ACTION ITEM:
Look for the word "schottky" in the entries and copy every line where it shows up.

-- TASK DATA follows --

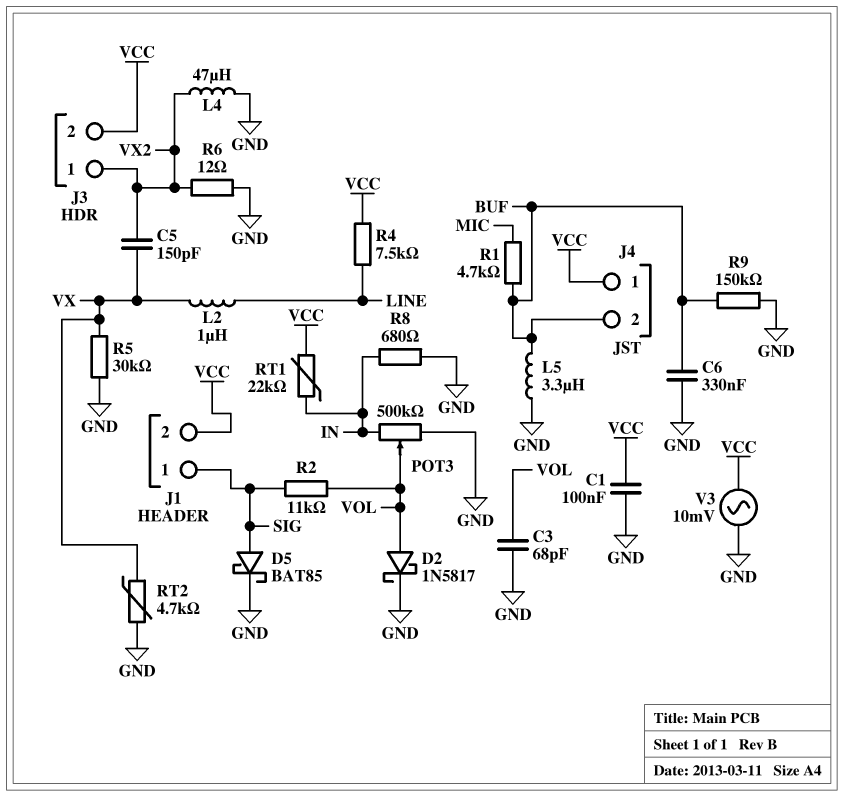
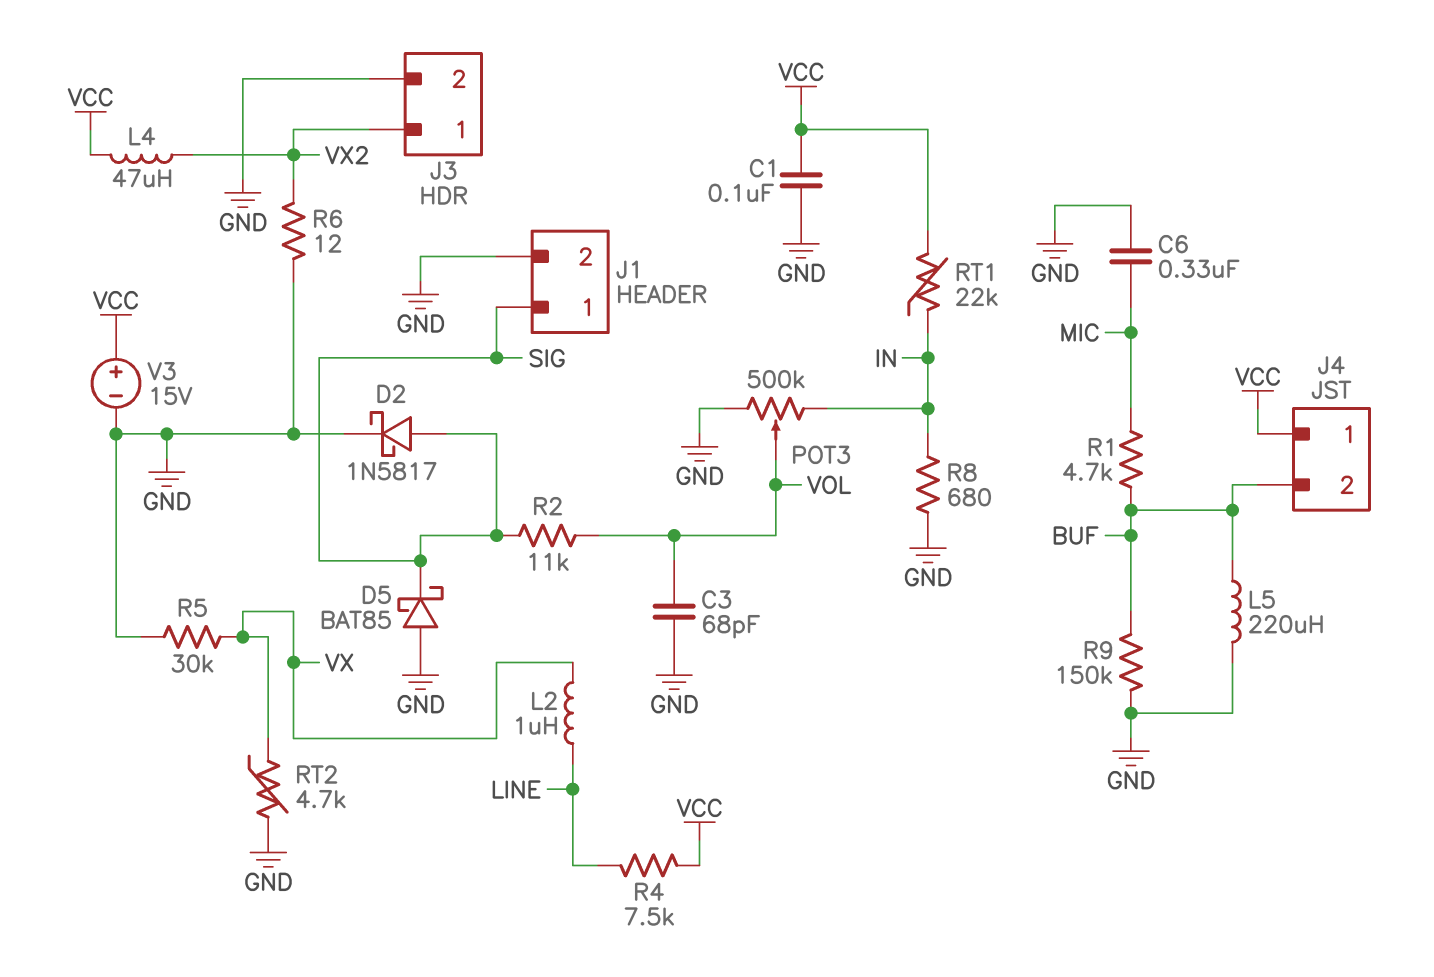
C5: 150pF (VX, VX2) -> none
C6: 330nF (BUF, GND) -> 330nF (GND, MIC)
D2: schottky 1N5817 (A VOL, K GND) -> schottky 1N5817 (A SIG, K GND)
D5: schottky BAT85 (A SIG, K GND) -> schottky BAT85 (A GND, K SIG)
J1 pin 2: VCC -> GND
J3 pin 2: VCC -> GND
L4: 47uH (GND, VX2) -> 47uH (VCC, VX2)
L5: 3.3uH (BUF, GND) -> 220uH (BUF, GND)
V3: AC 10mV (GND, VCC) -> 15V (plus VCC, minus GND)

-- TASK DATA concluded --

ANSWER:
D2: schottky 1N5817 (A VOL, K GND) -> schottky 1N5817 (A SIG, K GND)
D5: schottky BAT85 (A SIG, K GND) -> schottky BAT85 (A GND, K SIG)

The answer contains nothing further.